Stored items
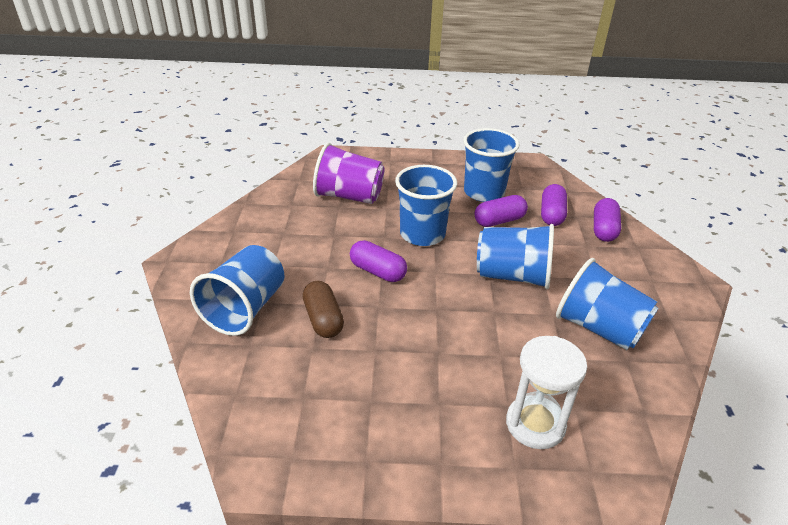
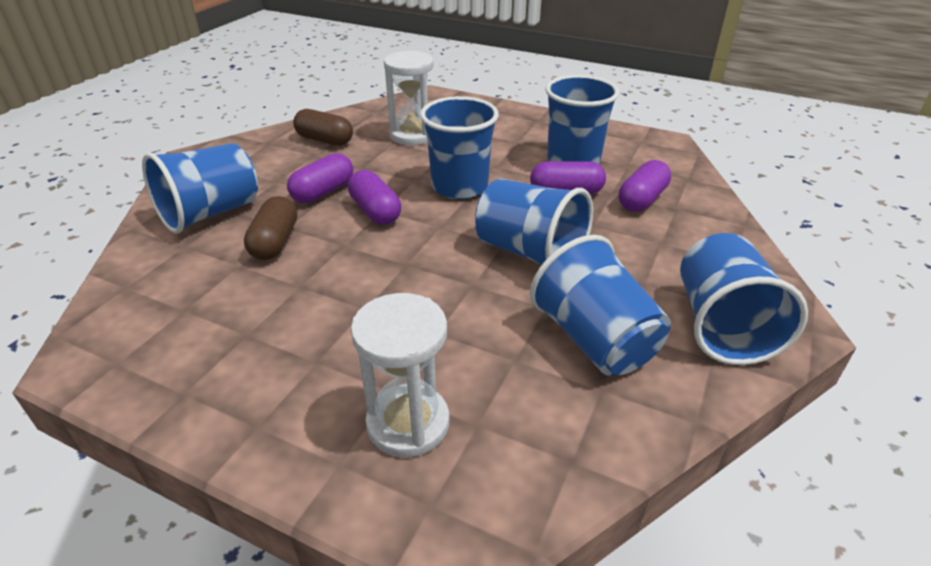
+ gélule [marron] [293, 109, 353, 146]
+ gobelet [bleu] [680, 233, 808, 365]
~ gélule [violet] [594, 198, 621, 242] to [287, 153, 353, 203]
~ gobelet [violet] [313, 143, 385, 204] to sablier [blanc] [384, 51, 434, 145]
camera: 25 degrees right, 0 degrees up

- Problem details:
Repeat all of the entries above word for word and omit the pictures.

- The completed task:
+ gélule [marron] [293, 109, 353, 146]
+ gobelet [bleu] [680, 233, 808, 365]
~ gélule [violet] [594, 198, 621, 242] to [287, 153, 353, 203]
~ gobelet [violet] [313, 143, 385, 204] to sablier [blanc] [384, 51, 434, 145]
camera: 25 degrees right, 0 degrees up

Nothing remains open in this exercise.